▶ **Directions**:
Would you output, exactly as written, the line with "R5: 2.2k (NET29, VDD) -> 2.2k (NET2, VDD)" and all lines after it to the end of the data below, and no others?

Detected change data
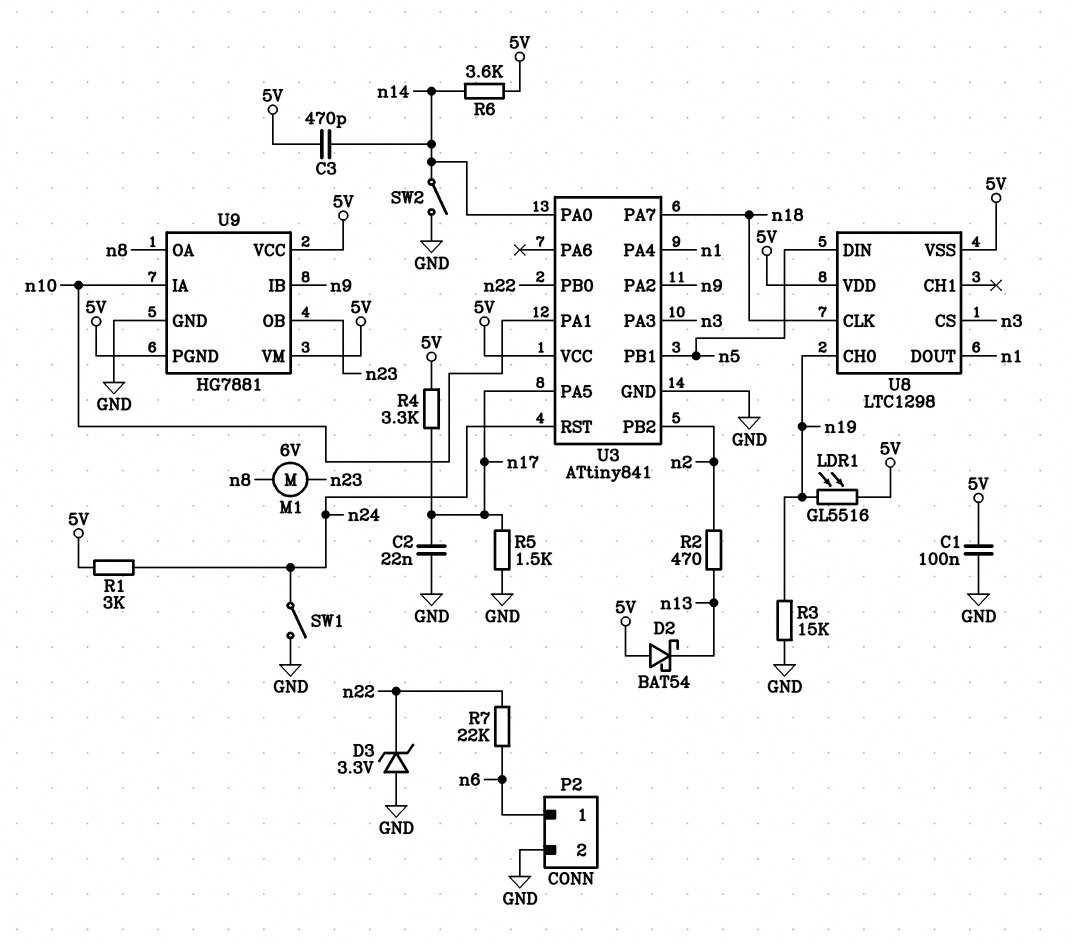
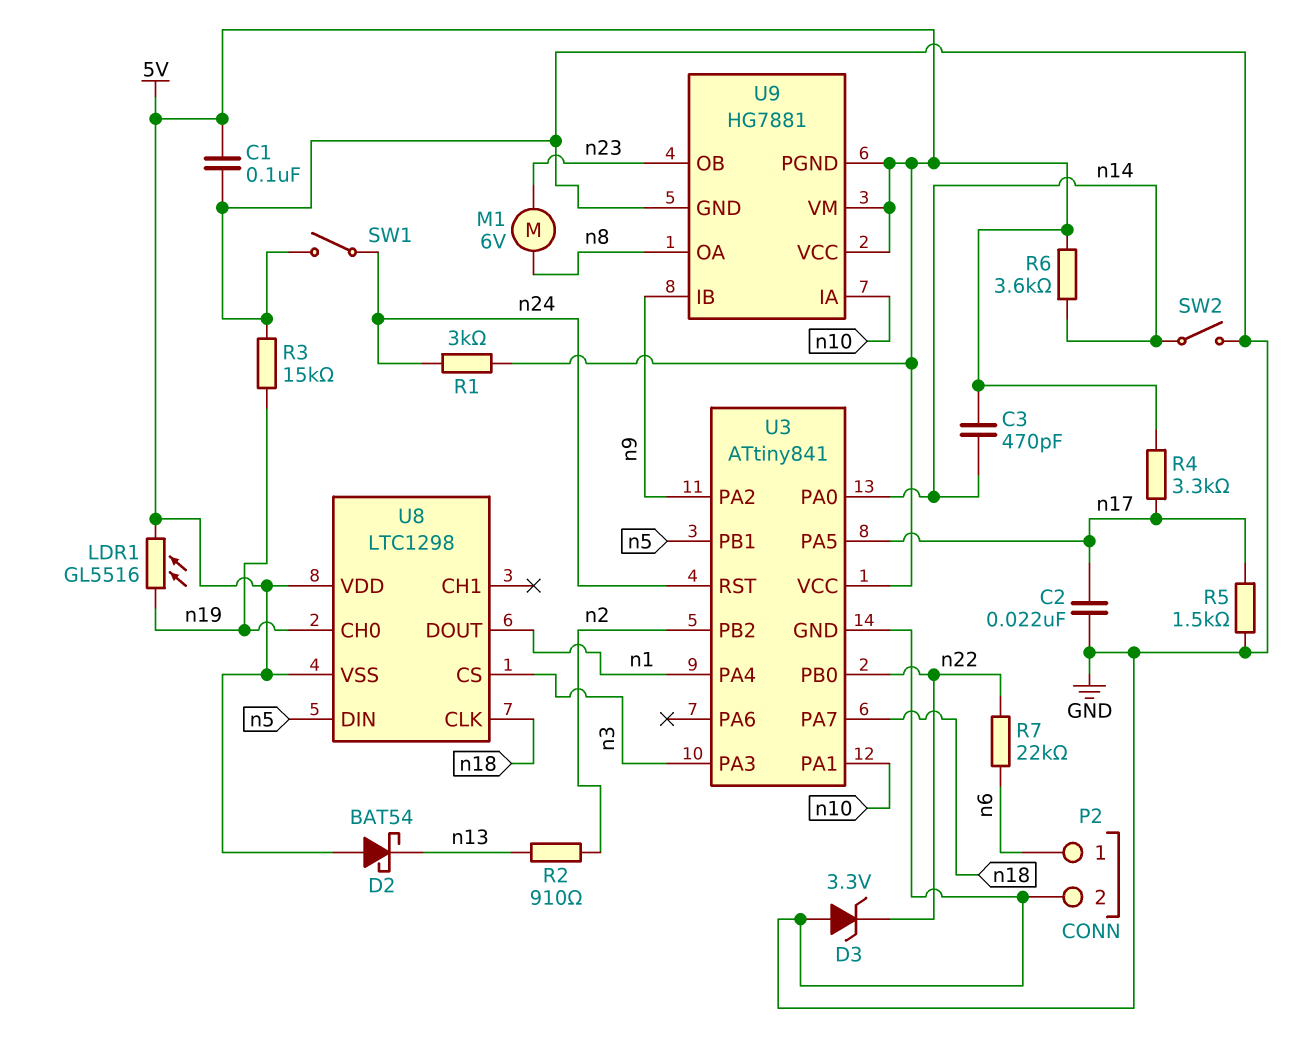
R2: 470 (n2, n13) -> 910 (n2, n13)

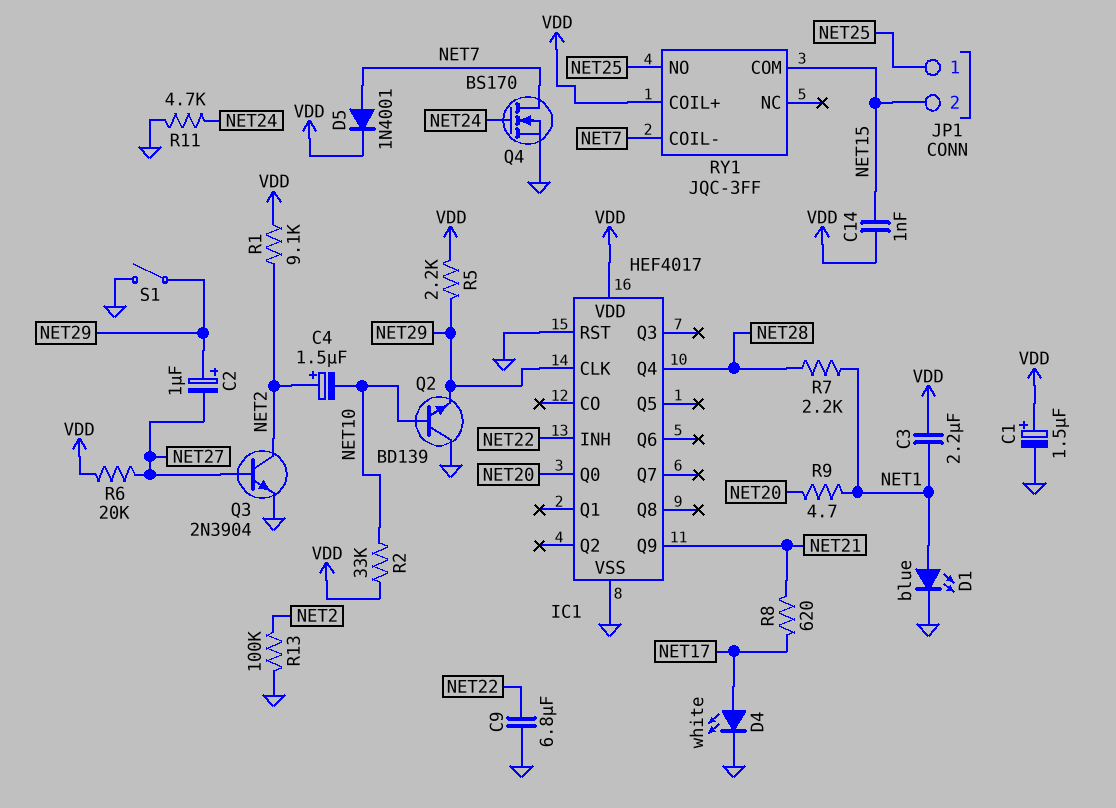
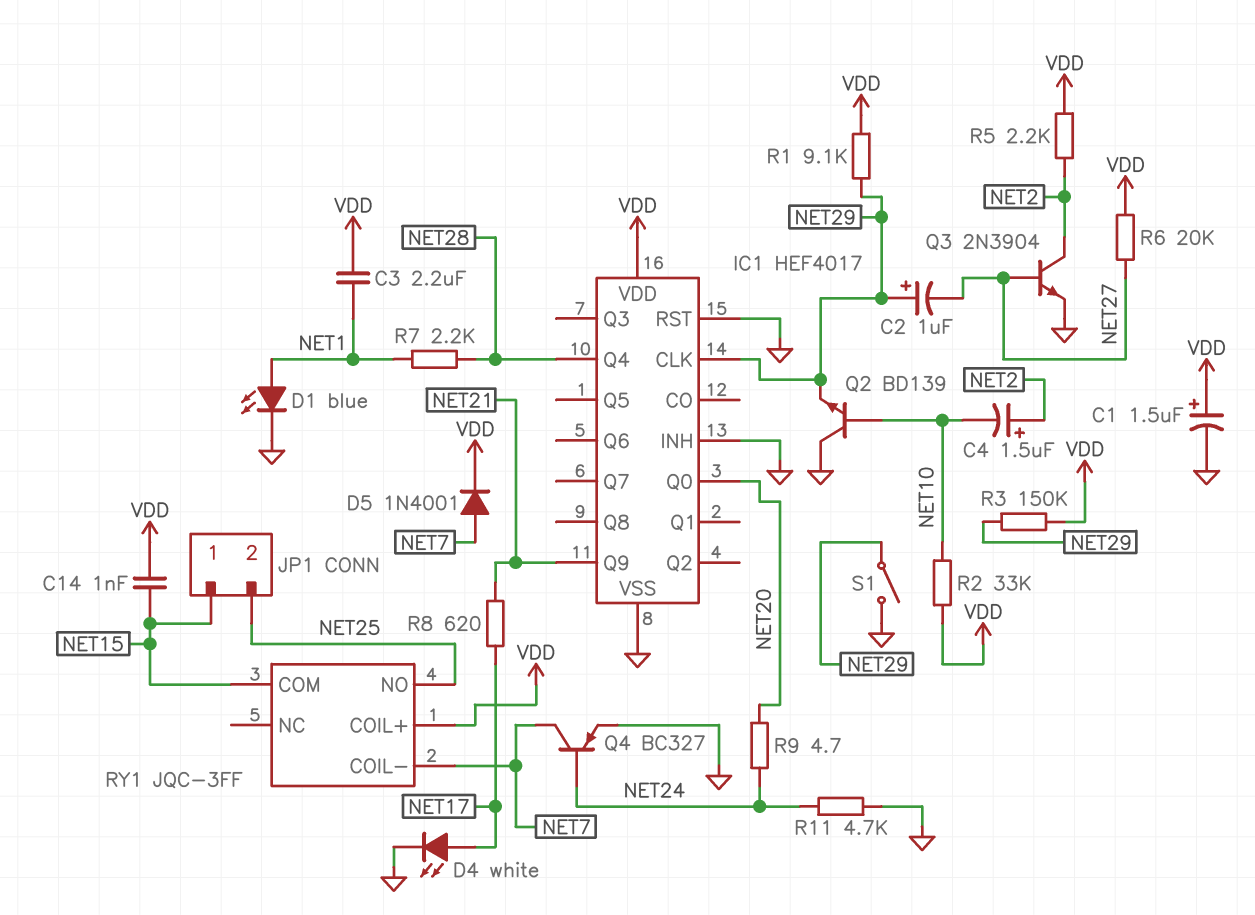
C9: 6.8uF (GND, NET22) -> none
IC1 pin INH: NET22 -> GND
JP1 pin 1: NET25 -> NET15
JP1 pin 2: NET15 -> NET25
Q4: NMOS BS170 (G NET24, D NET7, S GND) -> PNP BC327 (B NET24, C NET7, E GND)
R1: 9.1k (NET2, VDD) -> 9.1k (NET29, VDD)
R3: none -> 150k (NET29, VDD)
R5: 2.2k (NET29, VDD) -> 2.2k (NET2, VDD)
R9: 4.7 (NET1, NET20) -> 4.7 (NET20, NET24)
R13: 100k (GND, NET2) -> none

▶ **Answer to this task**:
R5: 2.2k (NET29, VDD) -> 2.2k (NET2, VDD)
R9: 4.7 (NET1, NET20) -> 4.7 (NET20, NET24)
R13: 100k (GND, NET2) -> none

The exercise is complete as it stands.